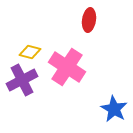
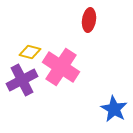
pink cross: moved 6 px left
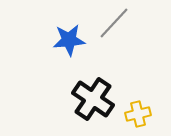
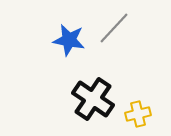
gray line: moved 5 px down
blue star: rotated 16 degrees clockwise
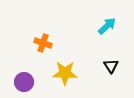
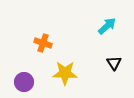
black triangle: moved 3 px right, 3 px up
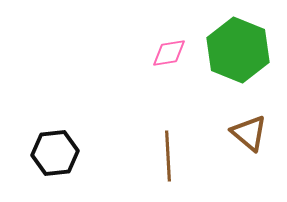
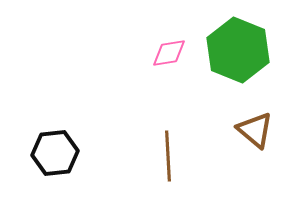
brown triangle: moved 6 px right, 3 px up
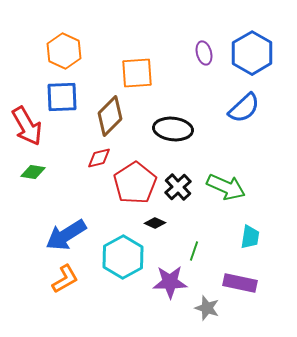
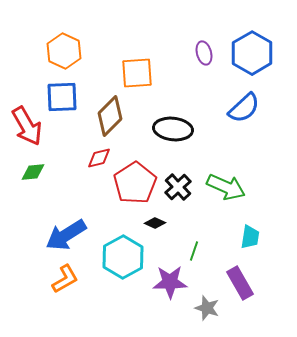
green diamond: rotated 15 degrees counterclockwise
purple rectangle: rotated 48 degrees clockwise
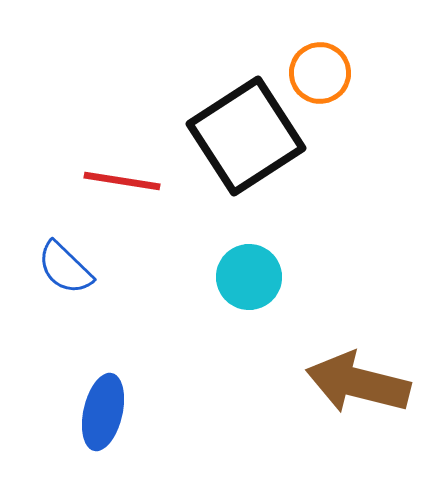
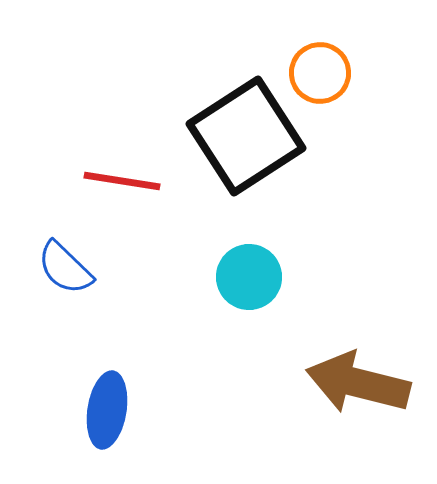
blue ellipse: moved 4 px right, 2 px up; rotated 4 degrees counterclockwise
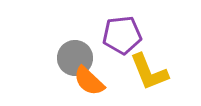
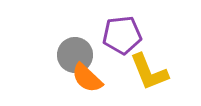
gray circle: moved 3 px up
orange semicircle: moved 2 px left, 3 px up
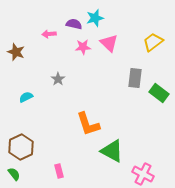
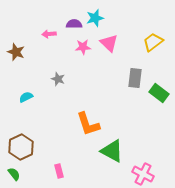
purple semicircle: rotated 14 degrees counterclockwise
gray star: rotated 16 degrees counterclockwise
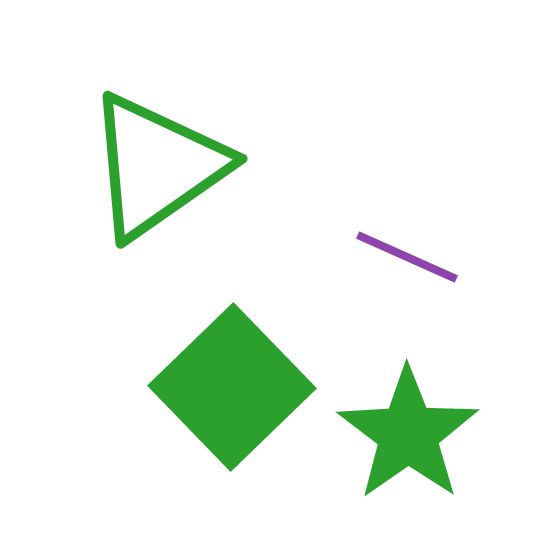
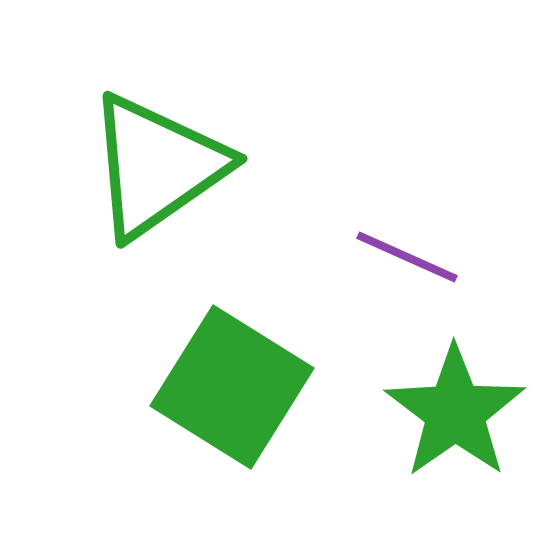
green square: rotated 14 degrees counterclockwise
green star: moved 47 px right, 22 px up
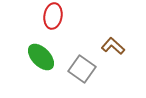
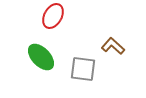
red ellipse: rotated 20 degrees clockwise
gray square: moved 1 px right; rotated 28 degrees counterclockwise
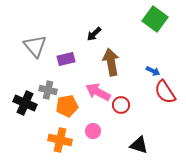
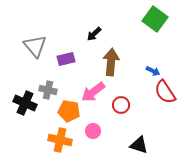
brown arrow: rotated 16 degrees clockwise
pink arrow: moved 5 px left; rotated 65 degrees counterclockwise
orange pentagon: moved 2 px right, 5 px down; rotated 20 degrees clockwise
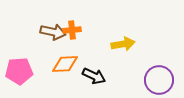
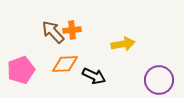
brown arrow: rotated 145 degrees counterclockwise
pink pentagon: moved 2 px right, 1 px up; rotated 16 degrees counterclockwise
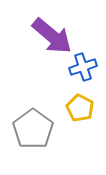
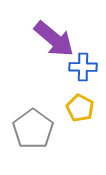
purple arrow: moved 2 px right, 3 px down
blue cross: rotated 20 degrees clockwise
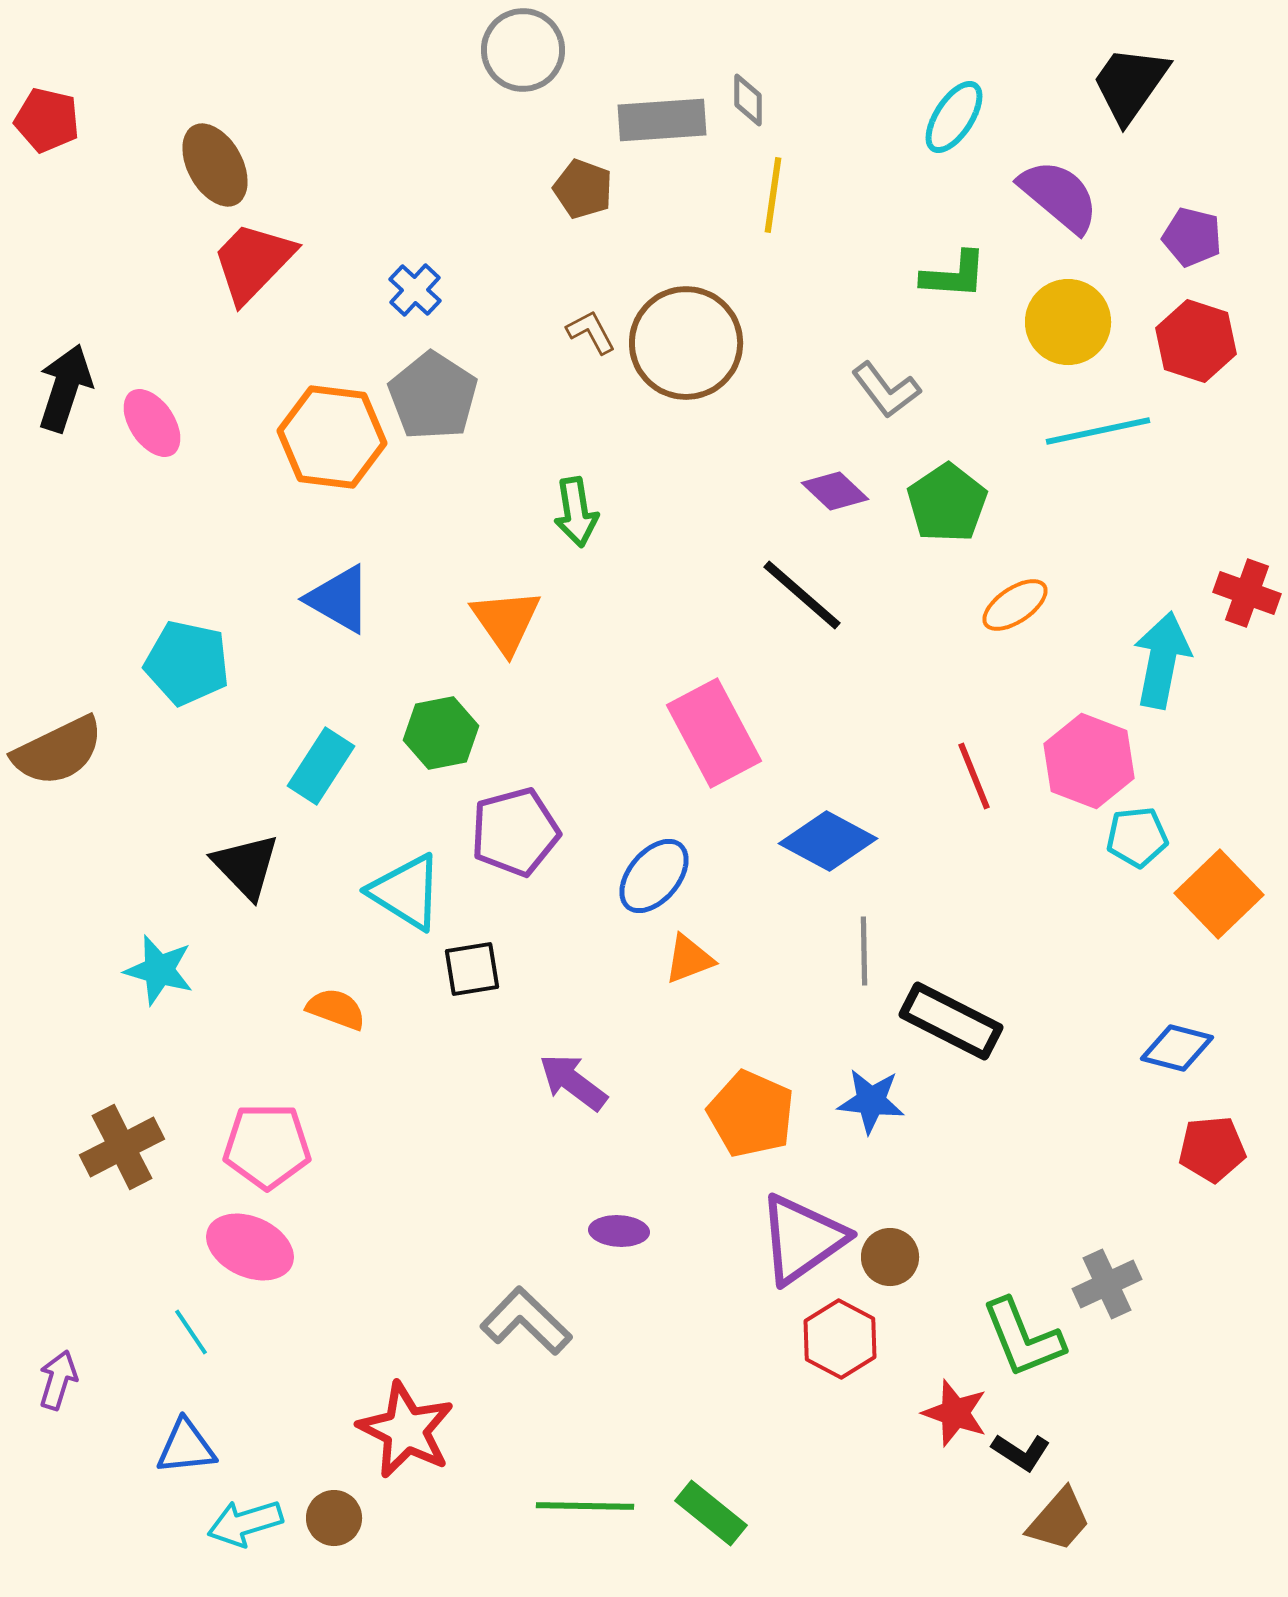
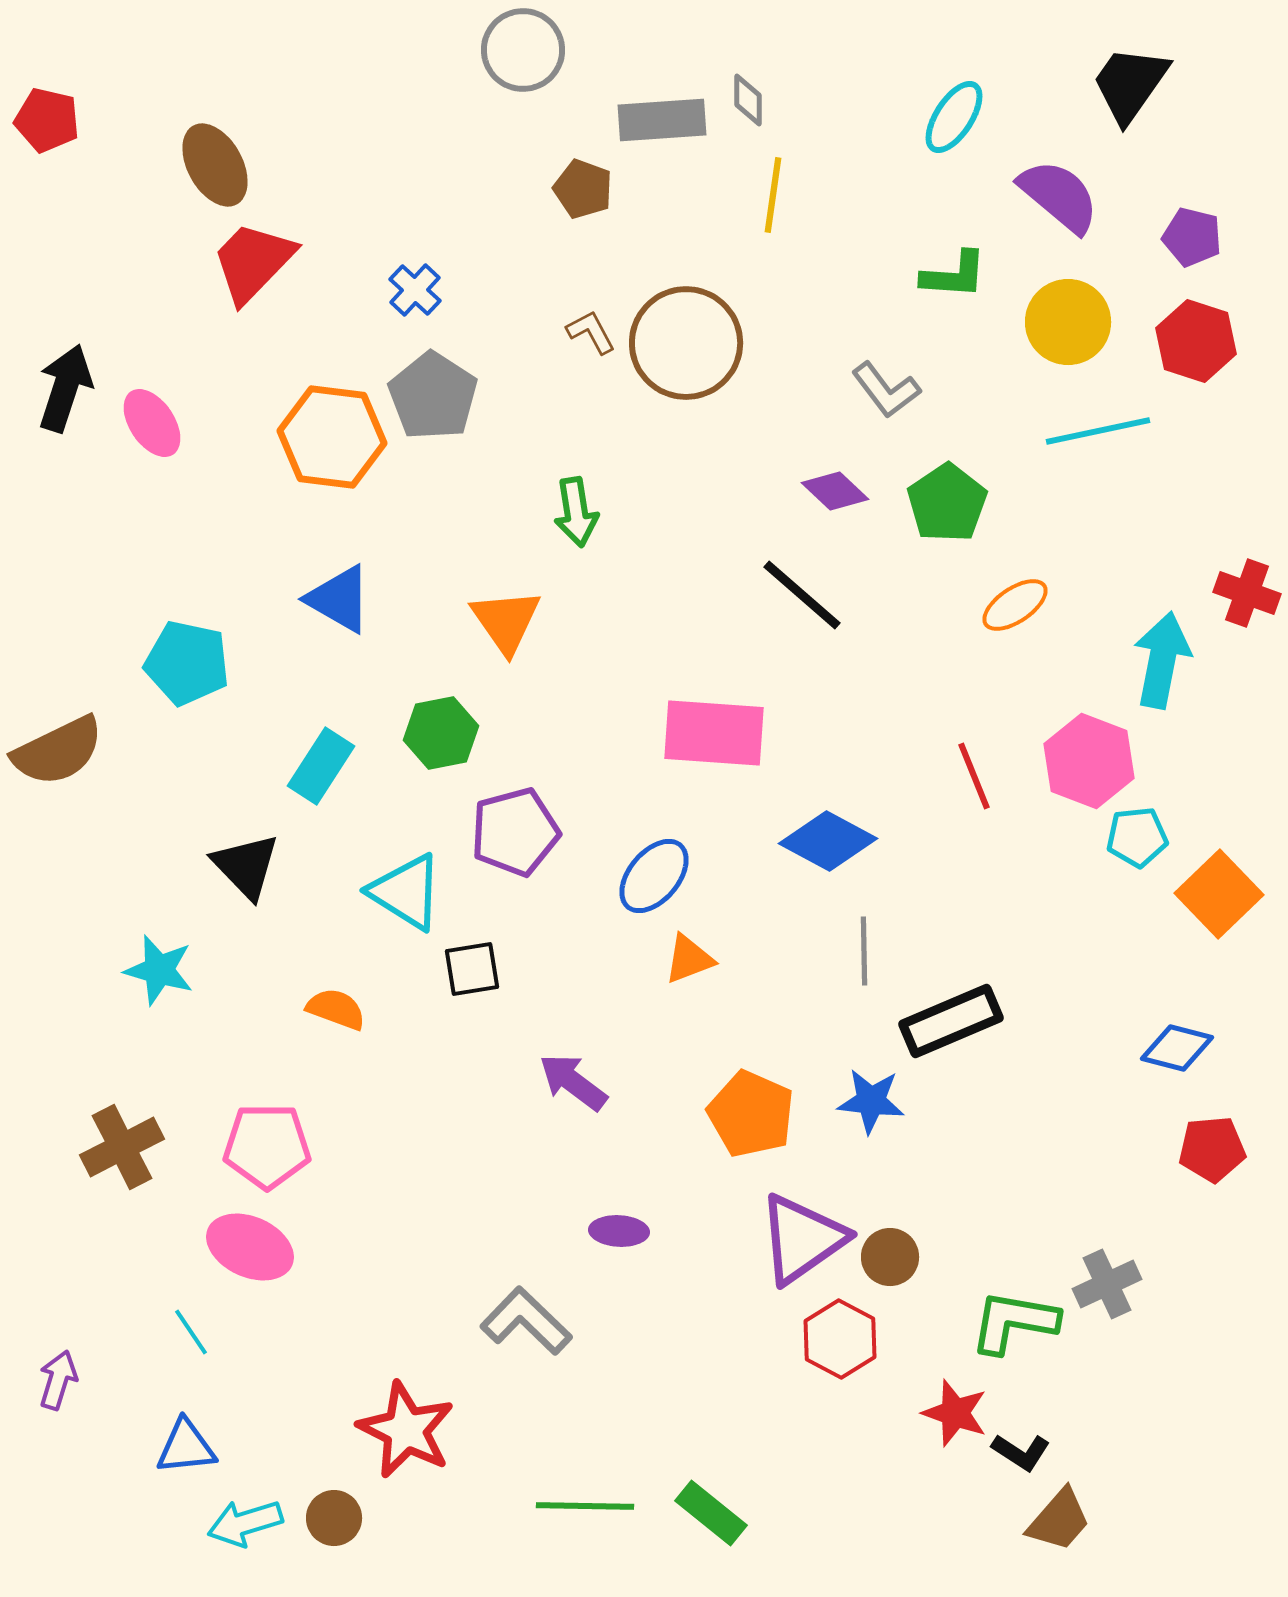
pink rectangle at (714, 733): rotated 58 degrees counterclockwise
black rectangle at (951, 1021): rotated 50 degrees counterclockwise
green L-shape at (1023, 1338): moved 9 px left, 16 px up; rotated 122 degrees clockwise
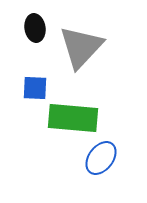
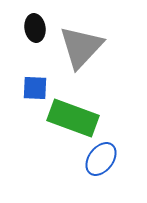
green rectangle: rotated 15 degrees clockwise
blue ellipse: moved 1 px down
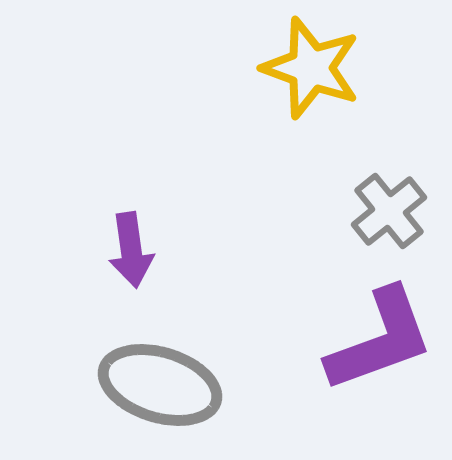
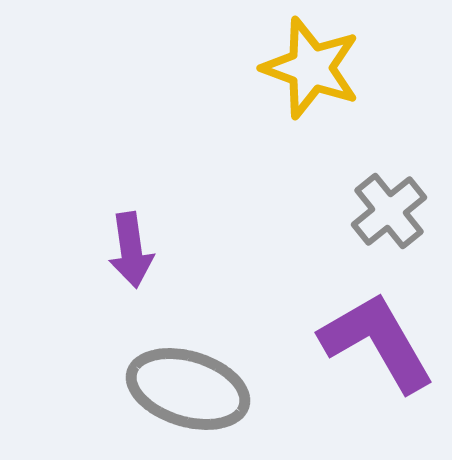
purple L-shape: moved 3 px left, 2 px down; rotated 100 degrees counterclockwise
gray ellipse: moved 28 px right, 4 px down
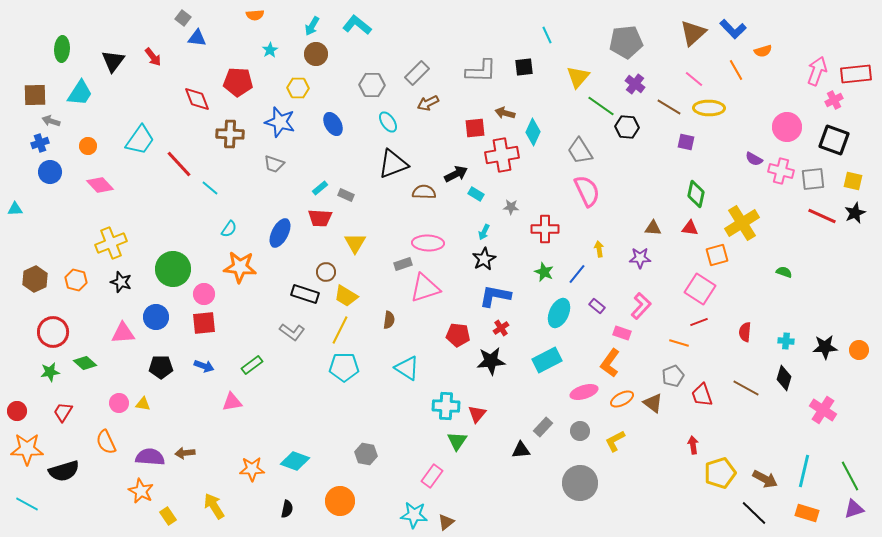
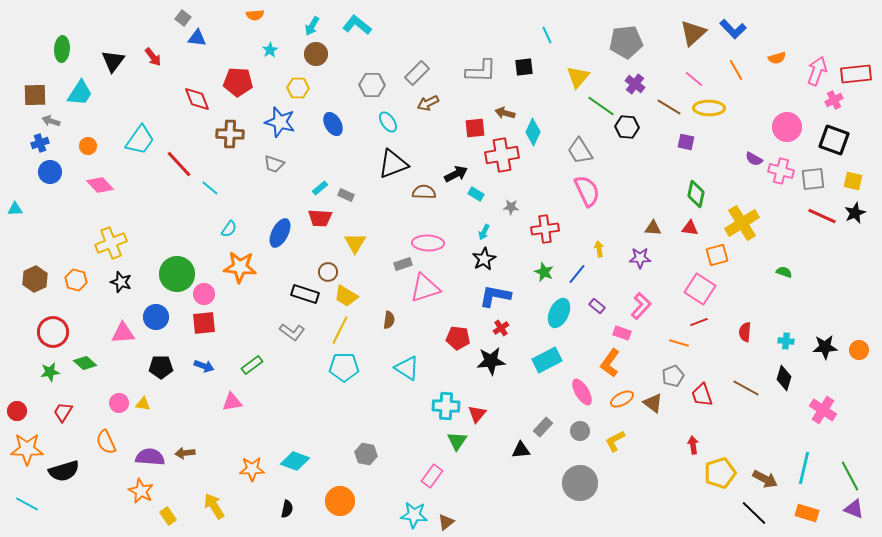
orange semicircle at (763, 51): moved 14 px right, 7 px down
red cross at (545, 229): rotated 8 degrees counterclockwise
green circle at (173, 269): moved 4 px right, 5 px down
brown circle at (326, 272): moved 2 px right
red pentagon at (458, 335): moved 3 px down
pink ellipse at (584, 392): moved 2 px left; rotated 76 degrees clockwise
cyan line at (804, 471): moved 3 px up
purple triangle at (854, 509): rotated 40 degrees clockwise
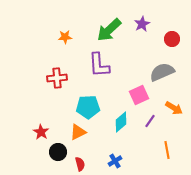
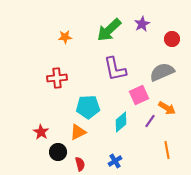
purple L-shape: moved 16 px right, 4 px down; rotated 8 degrees counterclockwise
orange arrow: moved 7 px left
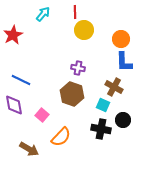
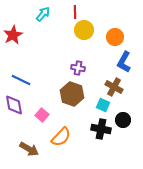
orange circle: moved 6 px left, 2 px up
blue L-shape: rotated 30 degrees clockwise
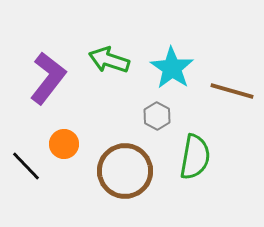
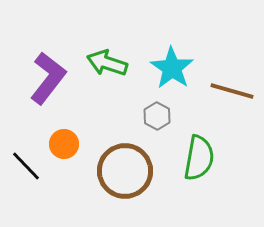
green arrow: moved 2 px left, 3 px down
green semicircle: moved 4 px right, 1 px down
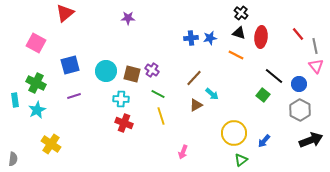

○ ○ ○ ○ ○

Write out the records word for word. Pictures stay out.

Response:
pink cross: moved 6 px left
gray line: moved 5 px down
blue star: rotated 16 degrees clockwise
black triangle: moved 3 px right, 3 px up
brown triangle: moved 6 px right, 3 px up
green diamond: rotated 15 degrees counterclockwise
purple rectangle: rotated 48 degrees clockwise
blue ellipse: moved 4 px right, 2 px up; rotated 4 degrees counterclockwise
gray circle: moved 3 px up
orange semicircle: moved 2 px left, 3 px up
purple semicircle: rotated 14 degrees counterclockwise
gray star: rotated 16 degrees counterclockwise
green square: rotated 14 degrees counterclockwise
green star: moved 47 px right, 22 px up
red ellipse: rotated 20 degrees clockwise
gray square: moved 1 px right; rotated 28 degrees counterclockwise
brown arrow: rotated 16 degrees clockwise
pink arrow: moved 5 px left; rotated 65 degrees counterclockwise
orange pentagon: moved 2 px right, 5 px down; rotated 20 degrees clockwise
brown arrow: rotated 145 degrees counterclockwise
pink pentagon: moved 2 px right, 1 px up; rotated 16 degrees counterclockwise
purple arrow: moved 2 px right, 3 px down
blue cross: rotated 20 degrees clockwise
pink rectangle at (714, 733): rotated 58 degrees counterclockwise
black rectangle at (951, 1021): rotated 50 degrees counterclockwise
green L-shape at (1023, 1338): moved 9 px left, 16 px up; rotated 122 degrees clockwise
green rectangle: rotated 15 degrees clockwise
blue ellipse: moved 1 px down
purple L-shape: moved 3 px left, 2 px down; rotated 100 degrees counterclockwise
gray ellipse: moved 28 px right, 4 px down
orange semicircle at (763, 51): moved 14 px right, 7 px down
red cross at (545, 229): rotated 8 degrees counterclockwise
green circle at (173, 269): moved 4 px right, 5 px down
brown circle at (326, 272): moved 2 px right
red pentagon at (458, 335): moved 3 px down
pink ellipse at (584, 392): moved 2 px left; rotated 76 degrees clockwise
cyan line at (804, 471): moved 3 px up
purple triangle at (854, 509): rotated 40 degrees clockwise
purple L-shape: moved 16 px right, 4 px down; rotated 8 degrees counterclockwise
orange arrow: moved 7 px left
orange circle: moved 6 px left, 2 px up
blue L-shape: rotated 30 degrees clockwise
green arrow: moved 2 px left, 3 px down
green semicircle: moved 4 px right, 1 px down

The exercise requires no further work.